### Recorded data
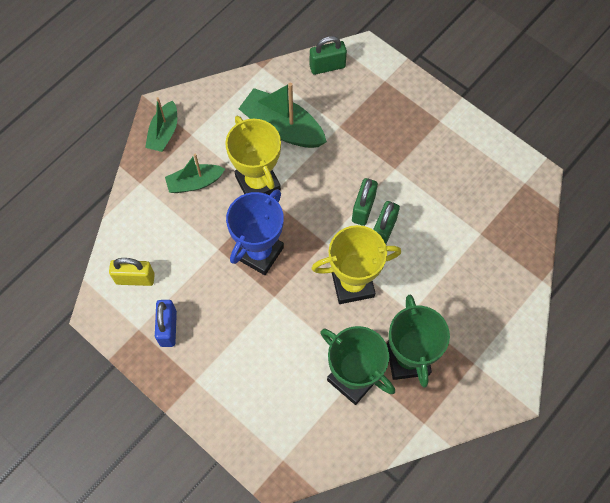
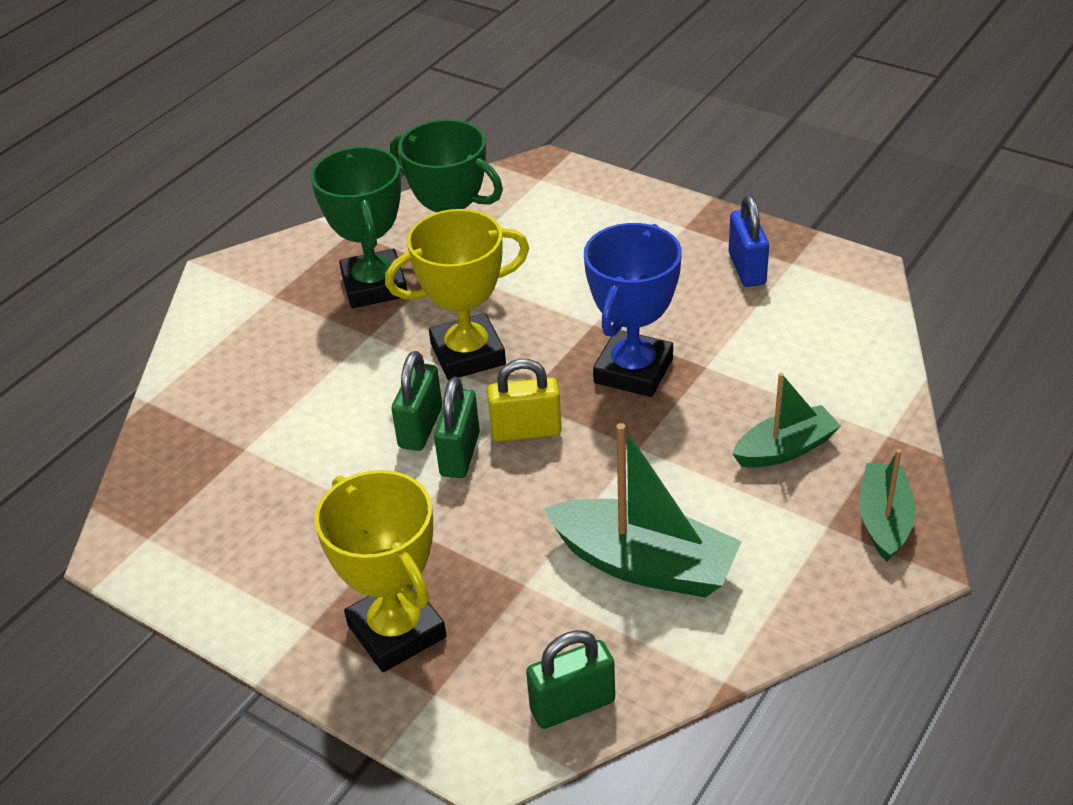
camera: 175 degrees right, 25 degrees down
(135, 279) = (827, 313): yellow padlock -> yellow padlock (526, 431)
(257, 183) = (666, 465): yellow trophy -> yellow trophy (396, 631)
######
Your goal:
Please print all the lines above exactly as given and leave out every picture.

Completed exercise:
camera: 175 degrees right, 25 degrees down
(135, 279) = (827, 313): yellow padlock -> yellow padlock (526, 431)
(257, 183) = (666, 465): yellow trophy -> yellow trophy (396, 631)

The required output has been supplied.